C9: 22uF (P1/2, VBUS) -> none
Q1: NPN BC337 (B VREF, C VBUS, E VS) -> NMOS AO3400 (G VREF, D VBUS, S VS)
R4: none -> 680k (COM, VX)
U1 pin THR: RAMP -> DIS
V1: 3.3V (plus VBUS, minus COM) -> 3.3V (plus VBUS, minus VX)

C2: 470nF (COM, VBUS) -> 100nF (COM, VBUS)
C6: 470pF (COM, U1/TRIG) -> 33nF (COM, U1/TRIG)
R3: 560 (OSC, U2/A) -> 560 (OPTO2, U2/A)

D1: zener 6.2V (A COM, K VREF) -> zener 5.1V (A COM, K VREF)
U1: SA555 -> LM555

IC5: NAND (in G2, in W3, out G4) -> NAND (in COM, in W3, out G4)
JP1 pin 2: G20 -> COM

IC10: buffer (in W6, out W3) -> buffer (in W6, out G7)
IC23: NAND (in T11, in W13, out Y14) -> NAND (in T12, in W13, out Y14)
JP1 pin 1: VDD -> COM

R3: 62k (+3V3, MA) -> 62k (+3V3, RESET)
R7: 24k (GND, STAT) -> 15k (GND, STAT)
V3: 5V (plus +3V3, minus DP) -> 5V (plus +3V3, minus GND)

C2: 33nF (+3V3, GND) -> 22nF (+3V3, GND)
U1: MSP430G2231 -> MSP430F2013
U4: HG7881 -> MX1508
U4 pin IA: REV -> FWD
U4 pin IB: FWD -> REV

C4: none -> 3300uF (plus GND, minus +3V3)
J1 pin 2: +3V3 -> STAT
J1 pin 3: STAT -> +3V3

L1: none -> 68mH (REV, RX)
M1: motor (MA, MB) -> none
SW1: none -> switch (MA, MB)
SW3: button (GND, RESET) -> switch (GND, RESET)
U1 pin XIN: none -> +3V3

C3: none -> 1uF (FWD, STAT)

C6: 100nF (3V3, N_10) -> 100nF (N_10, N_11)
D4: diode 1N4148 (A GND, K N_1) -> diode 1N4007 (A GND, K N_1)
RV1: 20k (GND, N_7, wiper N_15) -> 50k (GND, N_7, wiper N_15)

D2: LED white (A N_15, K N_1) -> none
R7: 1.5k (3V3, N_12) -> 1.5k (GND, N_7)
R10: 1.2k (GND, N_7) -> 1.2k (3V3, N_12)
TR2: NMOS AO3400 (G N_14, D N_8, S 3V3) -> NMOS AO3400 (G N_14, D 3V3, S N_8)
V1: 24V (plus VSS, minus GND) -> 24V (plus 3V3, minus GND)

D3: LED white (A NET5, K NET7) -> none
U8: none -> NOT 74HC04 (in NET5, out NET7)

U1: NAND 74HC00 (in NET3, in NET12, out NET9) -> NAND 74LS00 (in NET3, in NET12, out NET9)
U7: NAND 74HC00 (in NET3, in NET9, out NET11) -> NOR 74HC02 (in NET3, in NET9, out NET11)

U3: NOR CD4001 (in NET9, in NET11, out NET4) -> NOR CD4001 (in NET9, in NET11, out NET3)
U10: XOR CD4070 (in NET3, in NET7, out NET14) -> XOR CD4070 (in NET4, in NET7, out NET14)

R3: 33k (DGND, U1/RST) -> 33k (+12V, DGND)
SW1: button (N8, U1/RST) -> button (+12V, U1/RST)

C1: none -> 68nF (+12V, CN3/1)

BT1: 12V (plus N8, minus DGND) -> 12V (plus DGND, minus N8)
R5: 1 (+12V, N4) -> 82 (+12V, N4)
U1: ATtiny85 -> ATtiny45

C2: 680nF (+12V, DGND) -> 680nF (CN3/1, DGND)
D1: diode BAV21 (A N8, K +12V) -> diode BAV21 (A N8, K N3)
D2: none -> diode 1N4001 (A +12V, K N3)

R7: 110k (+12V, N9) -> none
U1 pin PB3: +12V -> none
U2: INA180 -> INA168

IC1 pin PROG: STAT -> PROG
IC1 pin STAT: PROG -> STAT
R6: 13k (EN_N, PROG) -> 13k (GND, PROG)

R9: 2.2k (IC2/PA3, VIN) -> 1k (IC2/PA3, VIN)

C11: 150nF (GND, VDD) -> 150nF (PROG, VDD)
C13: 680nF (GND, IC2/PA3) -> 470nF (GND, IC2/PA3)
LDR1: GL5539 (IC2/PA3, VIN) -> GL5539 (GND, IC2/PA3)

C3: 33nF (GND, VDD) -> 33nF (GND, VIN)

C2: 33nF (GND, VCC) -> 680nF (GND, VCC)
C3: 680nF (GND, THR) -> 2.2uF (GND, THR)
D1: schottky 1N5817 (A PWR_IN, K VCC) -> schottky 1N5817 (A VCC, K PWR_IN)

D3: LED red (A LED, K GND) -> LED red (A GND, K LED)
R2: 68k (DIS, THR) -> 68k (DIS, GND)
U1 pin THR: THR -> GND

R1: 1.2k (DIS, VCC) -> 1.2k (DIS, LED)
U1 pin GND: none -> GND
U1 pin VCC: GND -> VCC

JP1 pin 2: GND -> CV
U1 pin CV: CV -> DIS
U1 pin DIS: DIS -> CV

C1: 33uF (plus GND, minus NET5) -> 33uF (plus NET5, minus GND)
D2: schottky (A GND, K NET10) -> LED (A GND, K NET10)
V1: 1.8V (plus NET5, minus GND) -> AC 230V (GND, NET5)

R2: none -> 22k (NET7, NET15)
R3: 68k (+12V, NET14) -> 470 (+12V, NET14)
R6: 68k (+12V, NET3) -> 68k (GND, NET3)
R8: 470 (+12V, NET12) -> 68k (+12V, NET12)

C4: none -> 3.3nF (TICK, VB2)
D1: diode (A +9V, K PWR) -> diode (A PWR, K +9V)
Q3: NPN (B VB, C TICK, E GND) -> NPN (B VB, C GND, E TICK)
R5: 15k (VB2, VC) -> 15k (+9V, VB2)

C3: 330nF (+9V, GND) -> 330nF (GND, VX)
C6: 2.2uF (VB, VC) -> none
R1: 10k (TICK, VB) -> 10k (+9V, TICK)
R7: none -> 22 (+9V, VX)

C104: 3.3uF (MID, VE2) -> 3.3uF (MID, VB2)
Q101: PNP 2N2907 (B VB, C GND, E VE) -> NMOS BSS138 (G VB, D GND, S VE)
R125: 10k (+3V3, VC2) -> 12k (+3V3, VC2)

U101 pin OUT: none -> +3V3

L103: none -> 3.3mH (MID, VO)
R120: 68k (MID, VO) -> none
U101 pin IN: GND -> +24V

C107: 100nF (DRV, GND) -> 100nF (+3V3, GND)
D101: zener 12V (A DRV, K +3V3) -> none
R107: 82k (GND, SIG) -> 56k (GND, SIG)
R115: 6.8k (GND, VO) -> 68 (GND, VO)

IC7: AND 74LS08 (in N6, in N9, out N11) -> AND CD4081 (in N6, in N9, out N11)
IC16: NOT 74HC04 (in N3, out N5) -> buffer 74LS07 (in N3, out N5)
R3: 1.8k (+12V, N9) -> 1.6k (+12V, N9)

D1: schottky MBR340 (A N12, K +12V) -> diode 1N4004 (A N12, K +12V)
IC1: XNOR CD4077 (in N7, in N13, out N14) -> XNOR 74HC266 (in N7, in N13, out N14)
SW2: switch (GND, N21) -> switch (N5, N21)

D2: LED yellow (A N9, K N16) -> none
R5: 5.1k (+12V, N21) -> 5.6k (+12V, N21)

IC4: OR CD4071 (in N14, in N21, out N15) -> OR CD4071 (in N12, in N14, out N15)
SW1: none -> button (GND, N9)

### HOW TO COMPLETE THIS TASK
Reproduce the data shown above exactly.

### EXERCISE RESULT
C9: 22uF (P1/2, VBUS) -> none
Q1: NPN BC337 (B VREF, C VBUS, E VS) -> NMOS AO3400 (G VREF, D VBUS, S VS)
R4: none -> 680k (COM, VX)
U1 pin THR: RAMP -> DIS
V1: 3.3V (plus VBUS, minus COM) -> 3.3V (plus VBUS, minus VX)

C2: 470nF (COM, VBUS) -> 100nF (COM, VBUS)
C6: 470pF (COM, U1/TRIG) -> 33nF (COM, U1/TRIG)
R3: 560 (OSC, U2/A) -> 560 (OPTO2, U2/A)

D1: zener 6.2V (A COM, K VREF) -> zener 5.1V (A COM, K VREF)
U1: SA555 -> LM555

IC5: NAND (in G2, in W3, out G4) -> NAND (in COM, in W3, out G4)
JP1 pin 2: G20 -> COM

IC10: buffer (in W6, out W3) -> buffer (in W6, out G7)
IC23: NAND (in T11, in W13, out Y14) -> NAND (in T12, in W13, out Y14)
JP1 pin 1: VDD -> COM

R3: 62k (+3V3, MA) -> 62k (+3V3, RESET)
R7: 24k (GND, STAT) -> 15k (GND, STAT)
V3: 5V (plus +3V3, minus DP) -> 5V (plus +3V3, minus GND)

C2: 33nF (+3V3, GND) -> 22nF (+3V3, GND)
U1: MSP430G2231 -> MSP430F2013
U4: HG7881 -> MX1508
U4 pin IA: REV -> FWD
U4 pin IB: FWD -> REV

C4: none -> 3300uF (plus GND, minus +3V3)
J1 pin 2: +3V3 -> STAT
J1 pin 3: STAT -> +3V3

L1: none -> 68mH (REV, RX)
M1: motor (MA, MB) -> none
SW1: none -> switch (MA, MB)
SW3: button (GND, RESET) -> switch (GND, RESET)
U1 pin XIN: none -> +3V3

C3: none -> 1uF (FWD, STAT)

C6: 100nF (3V3, N_10) -> 100nF (N_10, N_11)
D4: diode 1N4148 (A GND, K N_1) -> diode 1N4007 (A GND, K N_1)
RV1: 20k (GND, N_7, wiper N_15) -> 50k (GND, N_7, wiper N_15)

D2: LED white (A N_15, K N_1) -> none
R7: 1.5k (3V3, N_12) -> 1.5k (GND, N_7)
R10: 1.2k (GND, N_7) -> 1.2k (3V3, N_12)
TR2: NMOS AO3400 (G N_14, D N_8, S 3V3) -> NMOS AO3400 (G N_14, D 3V3, S N_8)
V1: 24V (plus VSS, minus GND) -> 24V (plus 3V3, minus GND)

D3: LED white (A NET5, K NET7) -> none
U8: none -> NOT 74HC04 (in NET5, out NET7)

U1: NAND 74HC00 (in NET3, in NET12, out NET9) -> NAND 74LS00 (in NET3, in NET12, out NET9)
U7: NAND 74HC00 (in NET3, in NET9, out NET11) -> NOR 74HC02 (in NET3, in NET9, out NET11)

U3: NOR CD4001 (in NET9, in NET11, out NET4) -> NOR CD4001 (in NET9, in NET11, out NET3)
U10: XOR CD4070 (in NET3, in NET7, out NET14) -> XOR CD4070 (in NET4, in NET7, out NET14)

R3: 33k (DGND, U1/RST) -> 33k (+12V, DGND)
SW1: button (N8, U1/RST) -> button (+12V, U1/RST)

C1: none -> 68nF (+12V, CN3/1)

BT1: 12V (plus N8, minus DGND) -> 12V (plus DGND, minus N8)
R5: 1 (+12V, N4) -> 82 (+12V, N4)
U1: ATtiny85 -> ATtiny45

C2: 680nF (+12V, DGND) -> 680nF (CN3/1, DGND)
D1: diode BAV21 (A N8, K +12V) -> diode BAV21 (A N8, K N3)
D2: none -> diode 1N4001 (A +12V, K N3)

R7: 110k (+12V, N9) -> none
U1 pin PB3: +12V -> none
U2: INA180 -> INA168

IC1 pin PROG: STAT -> PROG
IC1 pin STAT: PROG -> STAT
R6: 13k (EN_N, PROG) -> 13k (GND, PROG)

R9: 2.2k (IC2/PA3, VIN) -> 1k (IC2/PA3, VIN)

C11: 150nF (GND, VDD) -> 150nF (PROG, VDD)
C13: 680nF (GND, IC2/PA3) -> 470nF (GND, IC2/PA3)
LDR1: GL5539 (IC2/PA3, VIN) -> GL5539 (GND, IC2/PA3)

C3: 33nF (GND, VDD) -> 33nF (GND, VIN)

C2: 33nF (GND, VCC) -> 680nF (GND, VCC)
C3: 680nF (GND, THR) -> 2.2uF (GND, THR)
D1: schottky 1N5817 (A PWR_IN, K VCC) -> schottky 1N5817 (A VCC, K PWR_IN)

D3: LED red (A LED, K GND) -> LED red (A GND, K LED)
R2: 68k (DIS, THR) -> 68k (DIS, GND)
U1 pin THR: THR -> GND

R1: 1.2k (DIS, VCC) -> 1.2k (DIS, LED)
U1 pin GND: none -> GND
U1 pin VCC: GND -> VCC

JP1 pin 2: GND -> CV
U1 pin CV: CV -> DIS
U1 pin DIS: DIS -> CV

C1: 33uF (plus GND, minus NET5) -> 33uF (plus NET5, minus GND)
D2: schottky (A GND, K NET10) -> LED (A GND, K NET10)
V1: 1.8V (plus NET5, minus GND) -> AC 230V (GND, NET5)

R2: none -> 22k (NET7, NET15)
R3: 68k (+12V, NET14) -> 470 (+12V, NET14)
R6: 68k (+12V, NET3) -> 68k (GND, NET3)
R8: 470 (+12V, NET12) -> 68k (+12V, NET12)

C4: none -> 3.3nF (TICK, VB2)
D1: diode (A +9V, K PWR) -> diode (A PWR, K +9V)
Q3: NPN (B VB, C TICK, E GND) -> NPN (B VB, C GND, E TICK)
R5: 15k (VB2, VC) -> 15k (+9V, VB2)

C3: 330nF (+9V, GND) -> 330nF (GND, VX)
C6: 2.2uF (VB, VC) -> none
R1: 10k (TICK, VB) -> 10k (+9V, TICK)
R7: none -> 22 (+9V, VX)

C104: 3.3uF (MID, VE2) -> 3.3uF (MID, VB2)
Q101: PNP 2N2907 (B VB, C GND, E VE) -> NMOS BSS138 (G VB, D GND, S VE)
R125: 10k (+3V3, VC2) -> 12k (+3V3, VC2)

U101 pin OUT: none -> +3V3

L103: none -> 3.3mH (MID, VO)
R120: 68k (MID, VO) -> none
U101 pin IN: GND -> +24V

C107: 100nF (DRV, GND) -> 100nF (+3V3, GND)
D101: zener 12V (A DRV, K +3V3) -> none
R107: 82k (GND, SIG) -> 56k (GND, SIG)
R115: 6.8k (GND, VO) -> 68 (GND, VO)

IC7: AND 74LS08 (in N6, in N9, out N11) -> AND CD4081 (in N6, in N9, out N11)
IC16: NOT 74HC04 (in N3, out N5) -> buffer 74LS07 (in N3, out N5)
R3: 1.8k (+12V, N9) -> 1.6k (+12V, N9)

D1: schottky MBR340 (A N12, K +12V) -> diode 1N4004 (A N12, K +12V)
IC1: XNOR CD4077 (in N7, in N13, out N14) -> XNOR 74HC266 (in N7, in N13, out N14)
SW2: switch (GND, N21) -> switch (N5, N21)

D2: LED yellow (A N9, K N16) -> none
R5: 5.1k (+12V, N21) -> 5.6k (+12V, N21)

IC4: OR CD4071 (in N14, in N21, out N15) -> OR CD4071 (in N12, in N14, out N15)
SW1: none -> button (GND, N9)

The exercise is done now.